▶ DATA SUPPLIED:
══════════════════════════════
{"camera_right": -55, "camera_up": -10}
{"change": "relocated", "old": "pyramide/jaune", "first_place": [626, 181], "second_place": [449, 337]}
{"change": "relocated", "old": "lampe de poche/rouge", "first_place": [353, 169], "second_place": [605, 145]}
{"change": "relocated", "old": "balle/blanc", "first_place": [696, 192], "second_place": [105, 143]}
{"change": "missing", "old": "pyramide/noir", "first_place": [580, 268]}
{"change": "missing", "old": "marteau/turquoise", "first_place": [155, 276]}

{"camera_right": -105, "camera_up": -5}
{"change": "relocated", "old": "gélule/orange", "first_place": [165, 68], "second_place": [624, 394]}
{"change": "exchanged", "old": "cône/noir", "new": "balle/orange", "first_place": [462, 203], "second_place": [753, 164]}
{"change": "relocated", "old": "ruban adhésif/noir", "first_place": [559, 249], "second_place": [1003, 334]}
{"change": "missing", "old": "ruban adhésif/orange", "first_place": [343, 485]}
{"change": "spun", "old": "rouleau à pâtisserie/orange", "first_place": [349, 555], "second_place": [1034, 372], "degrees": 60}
══════════════════════════════
▶ PROBLEM TO WORK ON:
Read through the entries and copy every line that includes "pyramide".

▶ TASK SOLUTION:
{"change": "relocated", "old": "pyramide/jaune", "first_place": [626, 181], "second_place": [449, 337]}
{"change": "missing", "old": "pyramide/noir", "first_place": [580, 268]}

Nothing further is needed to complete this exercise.